**Before-and-after change data**
****************************************

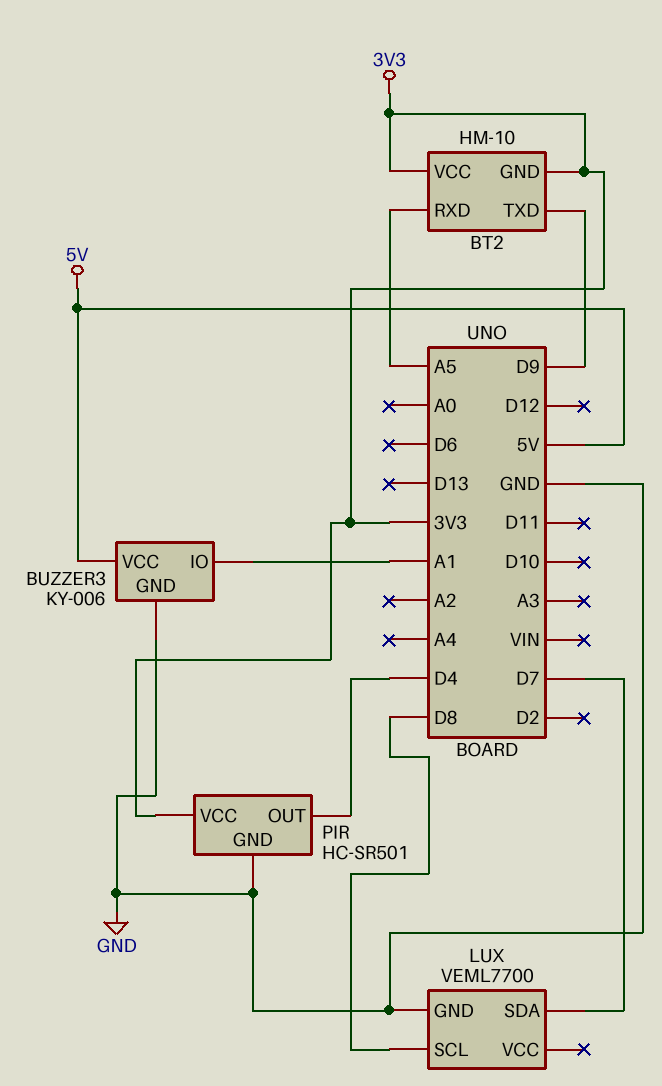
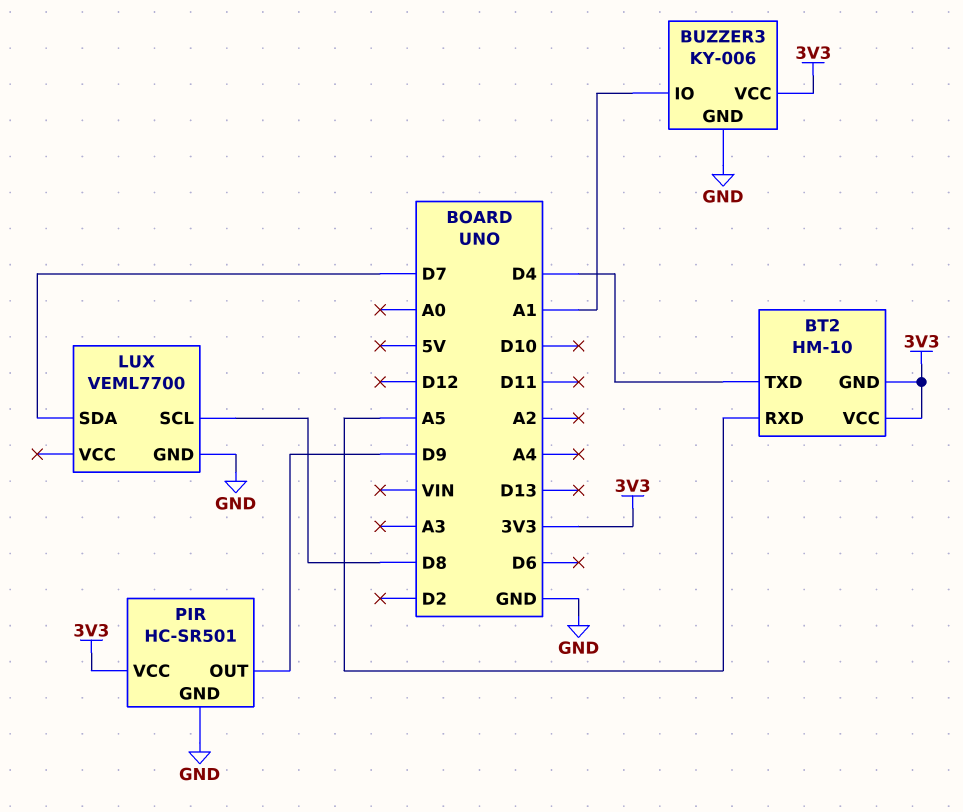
BT2 pin TXD: D9 -> D4
BUZZER3 pin VCC: 5V -> 3V3
PIR pin OUT: D4 -> D9

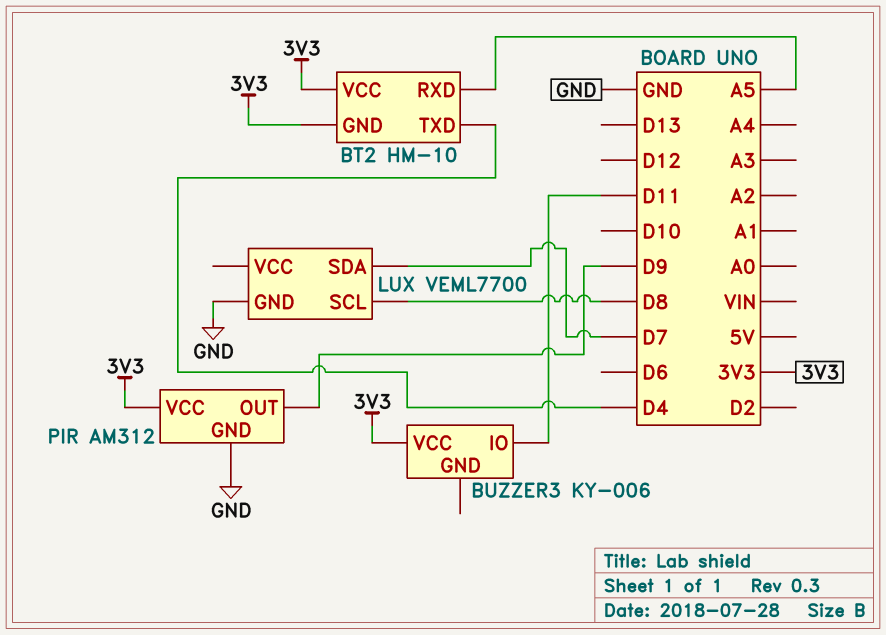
BUZZER3 pin GND: GND -> none
BUZZER3 pin IO: A1 -> D11
PIR: HC-SR501 -> AM312

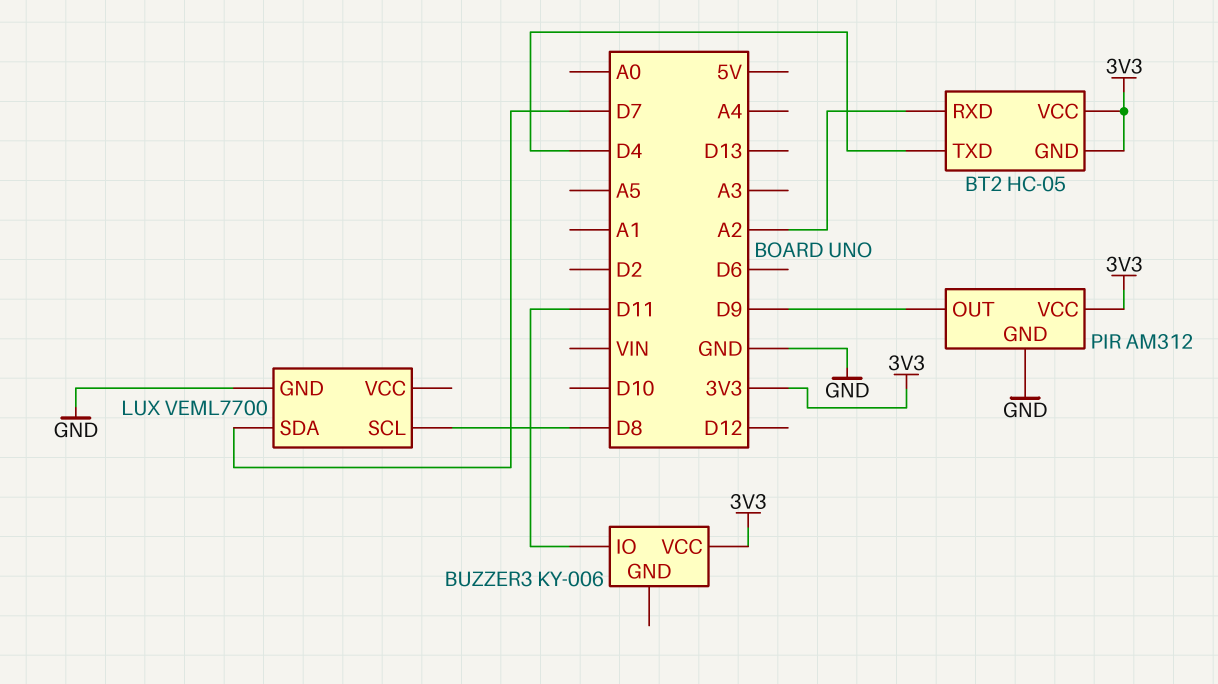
BT2: HM-10 -> HC-05
BT2 pin RXD: A5 -> A2

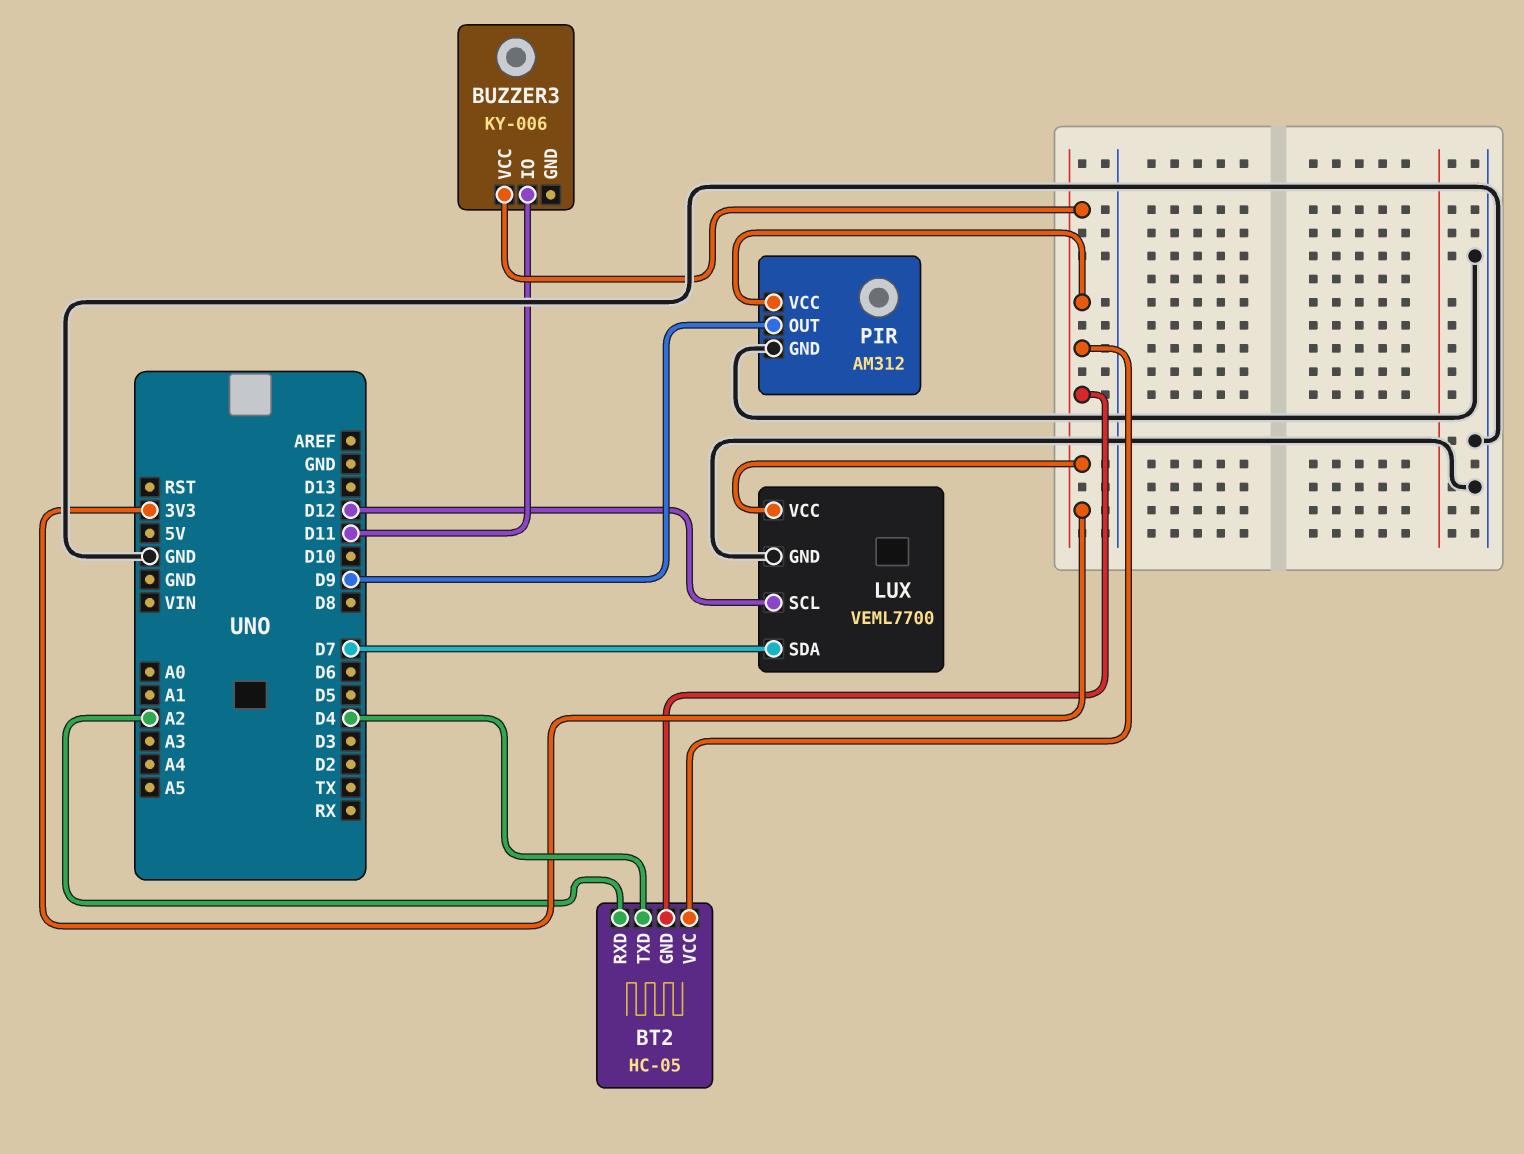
LUX pin SCL: D8 -> D12
LUX pin VCC: none -> 3V3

****************************************

**Work order**
Only the lines from the one with "BUZZER3 pin GND: GND -> none" through the last line above belong in the answer. Reproduce them exactly, without the pictures.

**Answer to the problem**
BUZZER3 pin GND: GND -> none
BUZZER3 pin IO: A1 -> D11
PIR: HC-SR501 -> AM312

BT2: HM-10 -> HC-05
BT2 pin RXD: A5 -> A2

LUX pin SCL: D8 -> D12
LUX pin VCC: none -> 3V3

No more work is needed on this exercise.